### DIRECTIONS
Only the pictures are dropped. Restate each line below word for word.

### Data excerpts
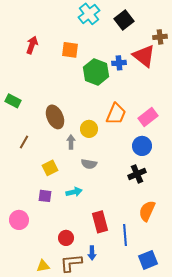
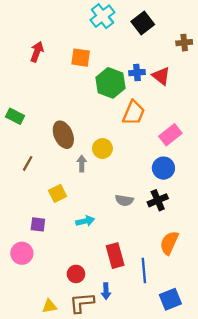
red triangle: (144, 56) -> (161, 76), moved, size x0.7
orange trapezoid: (116, 114) -> (134, 113), moved
gray semicircle: (89, 164) -> (124, 200), moved
purple square: (45, 196) -> (38, 224), moved

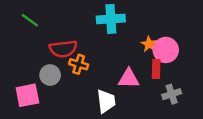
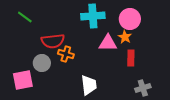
pink circle: (166, 50) -> (130, 19), moved
pink triangle: (129, 79) -> (108, 43), moved
gray cross: (172, 94) -> (143, 88), moved

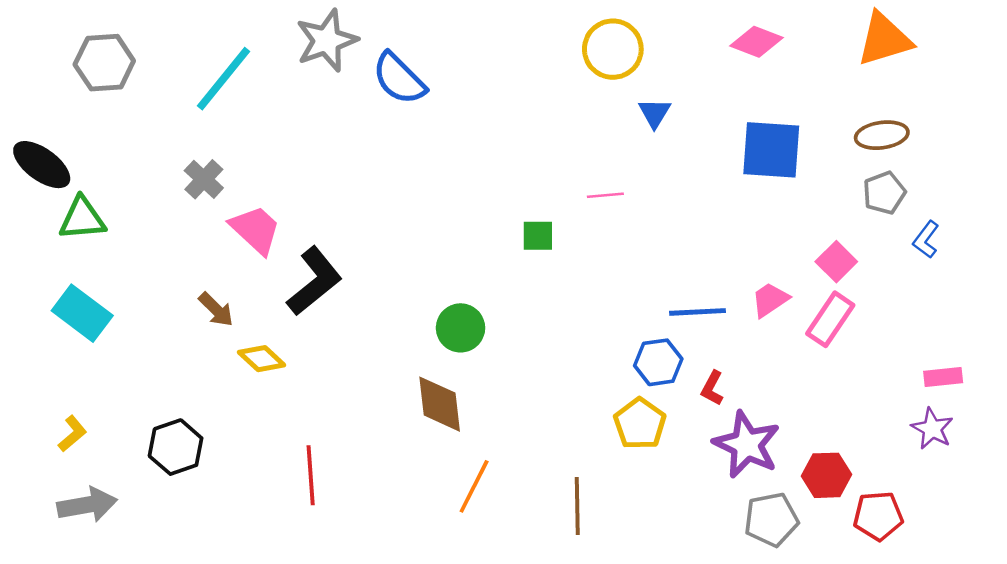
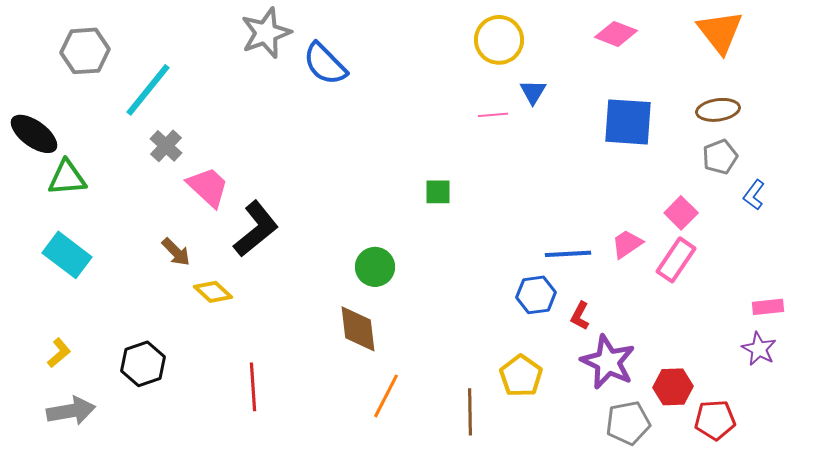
orange triangle: (884, 39) -> (720, 32), turned -51
cyan line: (223, 79) -> (148, 90), moved
pink line: (605, 195) -> (493, 115), moved
yellow pentagon: (640, 424) -> (521, 376), moved

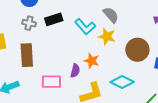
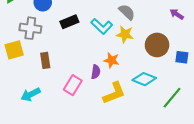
gray cross: (29, 23) -> (30, 28), moved, size x1.5
brown rectangle: (27, 55) -> (45, 60), size x0.7
pink rectangle: (51, 82) -> (73, 85), turned -54

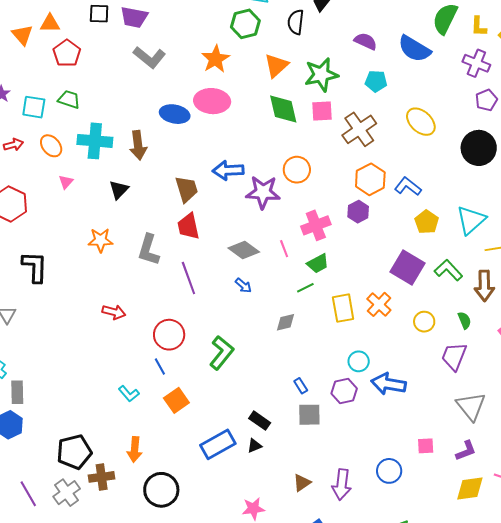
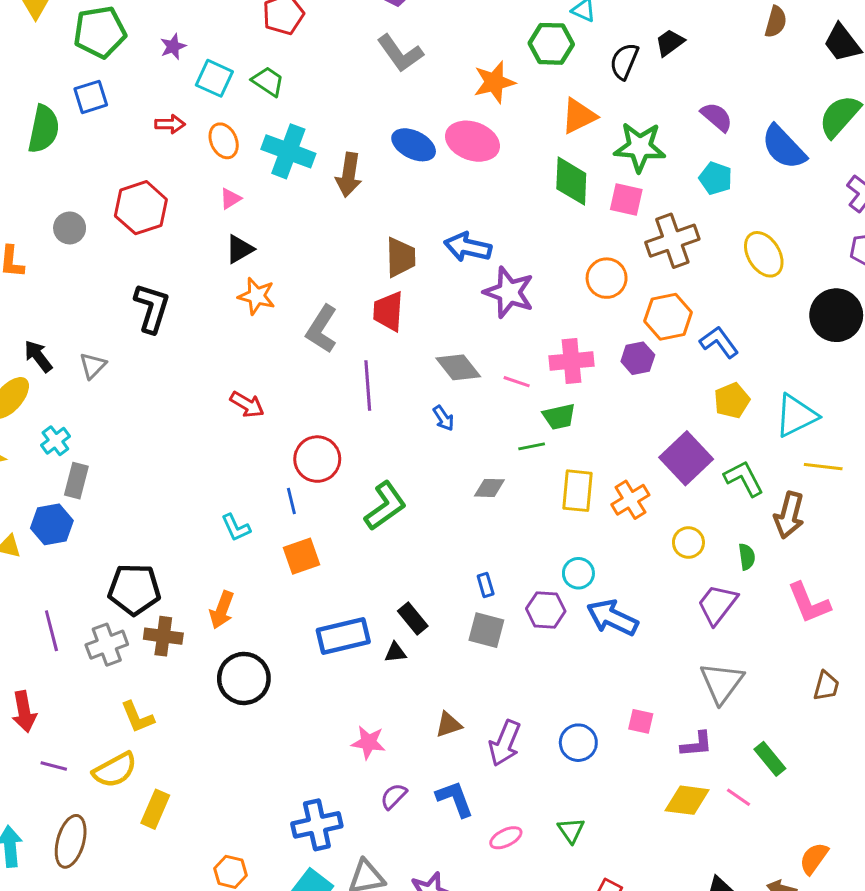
orange circle: (297, 170) -> (607, 278), moved
black triangle: (119, 190) -> (240, 249), moved
pink line: (284, 249) -> (517, 382), turned -66

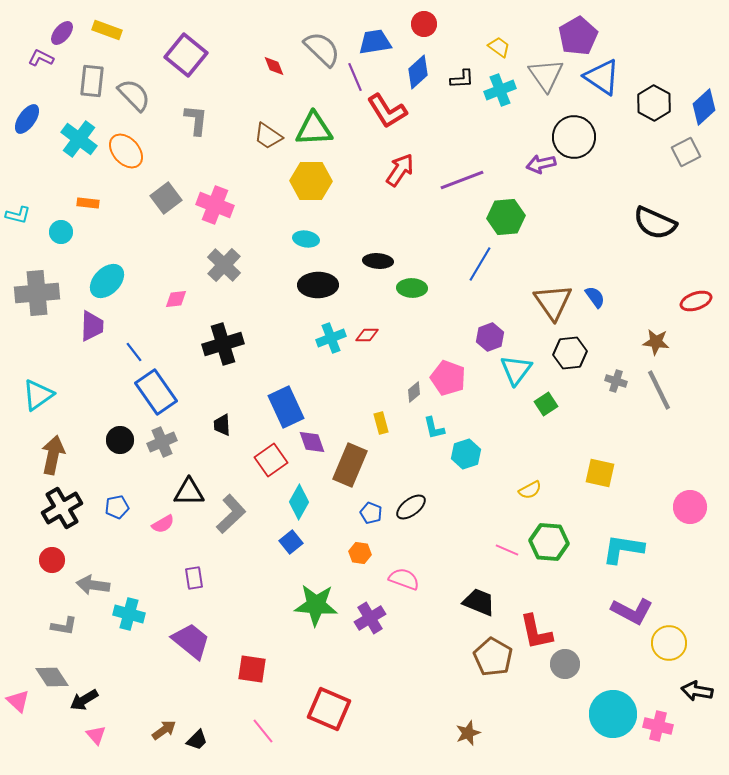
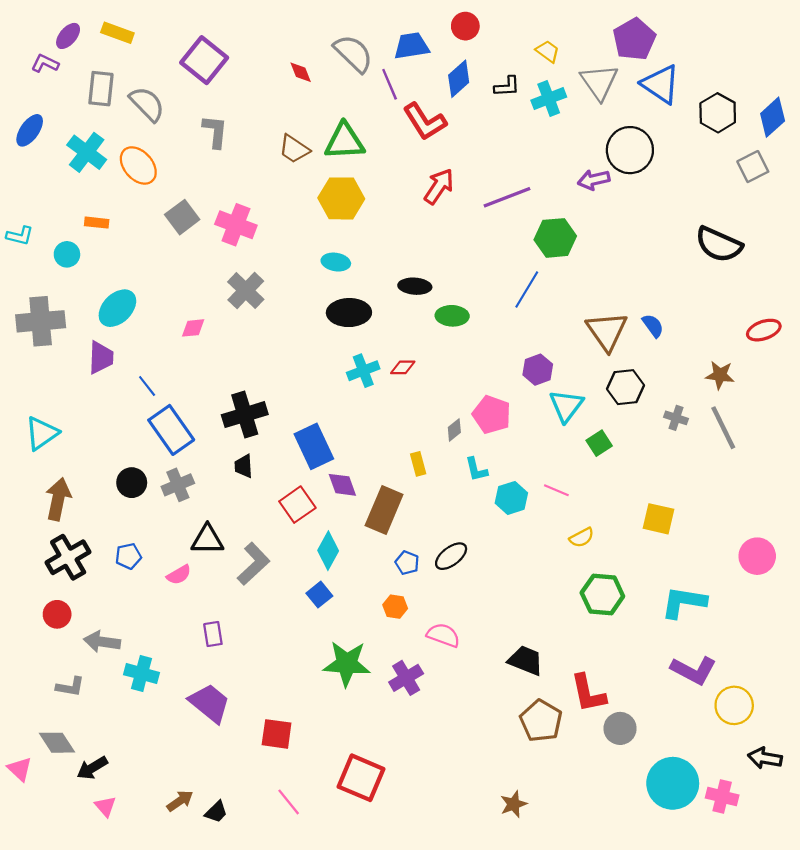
black cross: (223, 344) -> (245, 415), moved
pink line: (507, 550) -> (556, 490), moved

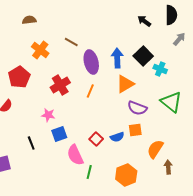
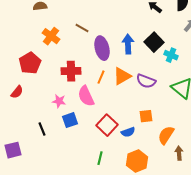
orange triangle: (125, 84) -> (122, 76), moved
red cross: (60, 85) -> (71, 71), turned 30
purple semicircle: (137, 108) -> (146, 81), moved
blue semicircle: (117, 137) -> (128, 132), moved
red square: (96, 139) -> (107, 125), size x1.5
pink semicircle: (75, 155) -> (86, 96), moved

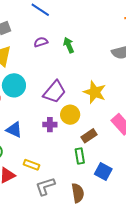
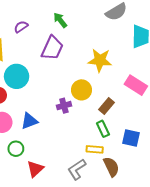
purple semicircle: (41, 42) -> (21, 27), moved
purple trapezoid: (55, 92) -> (52, 48), moved
blue triangle: (14, 130) -> (29, 121), turned -30
yellow rectangle: (32, 165) -> (95, 149), moved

### RESPONSE TO THIS TASK
red triangle: (144, 56) -> (161, 76), moved, size x0.7
orange trapezoid: (116, 114) -> (134, 113), moved
gray semicircle: (89, 164) -> (124, 200), moved
purple square: (45, 196) -> (38, 224), moved

pink circle: (166, 50) -> (130, 19), moved
pink triangle: (129, 79) -> (108, 43), moved
gray cross: (172, 94) -> (143, 88), moved

orange triangle: (884, 39) -> (720, 32), turned -51
cyan line: (223, 79) -> (148, 90), moved
pink line: (605, 195) -> (493, 115), moved
yellow pentagon: (640, 424) -> (521, 376), moved

gray cross: (29, 23) -> (30, 28), moved, size x1.5
brown rectangle: (27, 55) -> (45, 60), size x0.7
pink rectangle: (51, 82) -> (73, 85), turned -54

orange circle: (297, 170) -> (607, 278), moved
black triangle: (119, 190) -> (240, 249), moved
pink line: (284, 249) -> (517, 382), turned -66

black cross: (223, 344) -> (245, 415), moved
pink line: (507, 550) -> (556, 490), moved

orange triangle: (125, 84) -> (122, 76), moved
red cross: (60, 85) -> (71, 71), turned 30
purple semicircle: (137, 108) -> (146, 81), moved
blue semicircle: (117, 137) -> (128, 132), moved
red square: (96, 139) -> (107, 125), size x1.5
pink semicircle: (75, 155) -> (86, 96), moved

purple semicircle: (41, 42) -> (21, 27), moved
purple trapezoid: (55, 92) -> (52, 48), moved
blue triangle: (14, 130) -> (29, 121), turned -30
yellow rectangle: (32, 165) -> (95, 149), moved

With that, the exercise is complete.